──────── DATASET RECORDS ────────

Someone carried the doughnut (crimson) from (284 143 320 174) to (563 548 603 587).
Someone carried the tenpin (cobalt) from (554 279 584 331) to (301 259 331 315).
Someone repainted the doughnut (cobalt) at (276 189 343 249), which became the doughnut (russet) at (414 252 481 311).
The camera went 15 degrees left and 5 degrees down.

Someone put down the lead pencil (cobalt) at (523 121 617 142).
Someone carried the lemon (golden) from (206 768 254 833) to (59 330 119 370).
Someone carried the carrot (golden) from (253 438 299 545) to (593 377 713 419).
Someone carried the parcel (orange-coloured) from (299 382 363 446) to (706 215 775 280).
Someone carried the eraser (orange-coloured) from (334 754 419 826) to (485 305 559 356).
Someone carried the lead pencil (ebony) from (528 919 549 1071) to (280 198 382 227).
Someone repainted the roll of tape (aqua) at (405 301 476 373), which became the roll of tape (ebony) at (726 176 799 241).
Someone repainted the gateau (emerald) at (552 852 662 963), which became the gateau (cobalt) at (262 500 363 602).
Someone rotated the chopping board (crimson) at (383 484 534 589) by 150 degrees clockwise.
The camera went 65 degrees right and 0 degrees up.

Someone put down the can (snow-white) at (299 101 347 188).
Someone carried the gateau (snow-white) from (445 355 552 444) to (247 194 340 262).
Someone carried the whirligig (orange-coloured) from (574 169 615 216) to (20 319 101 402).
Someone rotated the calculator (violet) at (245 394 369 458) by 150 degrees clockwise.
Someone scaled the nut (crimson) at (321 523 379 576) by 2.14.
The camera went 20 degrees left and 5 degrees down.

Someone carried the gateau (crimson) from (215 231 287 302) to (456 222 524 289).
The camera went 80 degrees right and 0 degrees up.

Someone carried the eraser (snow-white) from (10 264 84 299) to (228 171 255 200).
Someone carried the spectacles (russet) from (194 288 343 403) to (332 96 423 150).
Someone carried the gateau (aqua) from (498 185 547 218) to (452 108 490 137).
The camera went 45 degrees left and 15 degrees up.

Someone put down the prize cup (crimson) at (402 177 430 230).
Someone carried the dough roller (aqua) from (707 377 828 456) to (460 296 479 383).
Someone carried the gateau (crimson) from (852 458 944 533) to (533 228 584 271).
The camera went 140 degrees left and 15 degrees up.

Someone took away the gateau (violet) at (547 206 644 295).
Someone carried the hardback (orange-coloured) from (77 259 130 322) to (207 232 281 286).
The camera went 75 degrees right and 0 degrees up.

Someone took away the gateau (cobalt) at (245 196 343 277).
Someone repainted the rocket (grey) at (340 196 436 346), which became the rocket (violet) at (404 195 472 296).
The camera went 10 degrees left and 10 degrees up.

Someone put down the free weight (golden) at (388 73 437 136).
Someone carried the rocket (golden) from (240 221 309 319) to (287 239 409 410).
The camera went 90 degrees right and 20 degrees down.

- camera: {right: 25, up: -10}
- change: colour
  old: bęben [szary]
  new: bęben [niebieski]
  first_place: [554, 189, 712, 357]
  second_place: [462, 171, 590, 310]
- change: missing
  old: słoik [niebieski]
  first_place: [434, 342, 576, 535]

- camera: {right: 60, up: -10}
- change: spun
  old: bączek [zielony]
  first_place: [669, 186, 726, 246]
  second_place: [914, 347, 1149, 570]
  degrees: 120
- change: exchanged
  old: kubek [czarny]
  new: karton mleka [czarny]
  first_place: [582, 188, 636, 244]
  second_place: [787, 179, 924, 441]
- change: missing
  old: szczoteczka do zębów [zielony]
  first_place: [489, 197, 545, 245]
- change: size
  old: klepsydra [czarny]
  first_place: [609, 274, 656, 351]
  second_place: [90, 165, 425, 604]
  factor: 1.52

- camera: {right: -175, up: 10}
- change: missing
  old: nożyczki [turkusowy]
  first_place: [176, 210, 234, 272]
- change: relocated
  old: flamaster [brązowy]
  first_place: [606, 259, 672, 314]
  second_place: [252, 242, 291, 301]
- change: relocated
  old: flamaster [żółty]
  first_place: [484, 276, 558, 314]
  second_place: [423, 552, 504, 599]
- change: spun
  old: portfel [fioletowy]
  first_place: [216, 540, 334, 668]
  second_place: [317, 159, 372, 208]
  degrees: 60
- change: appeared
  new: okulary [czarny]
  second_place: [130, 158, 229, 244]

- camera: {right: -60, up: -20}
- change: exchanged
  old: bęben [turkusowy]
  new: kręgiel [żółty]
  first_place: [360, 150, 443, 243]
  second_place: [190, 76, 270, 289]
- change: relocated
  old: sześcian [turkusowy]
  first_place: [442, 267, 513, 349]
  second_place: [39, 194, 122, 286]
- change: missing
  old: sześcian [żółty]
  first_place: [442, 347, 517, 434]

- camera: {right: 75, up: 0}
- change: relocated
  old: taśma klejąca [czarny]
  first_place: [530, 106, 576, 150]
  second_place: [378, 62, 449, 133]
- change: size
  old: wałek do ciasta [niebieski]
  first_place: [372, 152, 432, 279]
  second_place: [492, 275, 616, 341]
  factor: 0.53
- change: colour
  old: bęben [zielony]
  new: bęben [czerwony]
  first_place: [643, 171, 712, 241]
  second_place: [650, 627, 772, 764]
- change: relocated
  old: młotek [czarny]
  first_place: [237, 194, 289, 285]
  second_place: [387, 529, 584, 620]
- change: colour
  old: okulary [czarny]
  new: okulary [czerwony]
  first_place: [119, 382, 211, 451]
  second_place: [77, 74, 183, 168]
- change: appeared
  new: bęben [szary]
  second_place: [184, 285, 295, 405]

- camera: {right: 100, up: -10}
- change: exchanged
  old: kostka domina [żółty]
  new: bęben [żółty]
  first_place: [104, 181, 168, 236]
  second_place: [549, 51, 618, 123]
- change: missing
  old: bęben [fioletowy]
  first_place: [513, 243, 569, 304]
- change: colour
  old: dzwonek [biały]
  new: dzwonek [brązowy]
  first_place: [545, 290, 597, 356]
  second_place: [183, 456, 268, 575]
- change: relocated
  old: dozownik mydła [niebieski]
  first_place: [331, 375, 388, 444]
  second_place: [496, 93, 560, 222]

────────

[EXERCISE REQUIREMENTS]
Gather from the records above every line containing the string "ebony".

[ANSWER SECTION]
Someone carried the lead pencil (ebony) from (528 919 549 1071) to (280 198 382 227).
Someone repainted the roll of tape (aqua) at (405 301 476 373), which became the roll of tape (ebony) at (726 176 799 241).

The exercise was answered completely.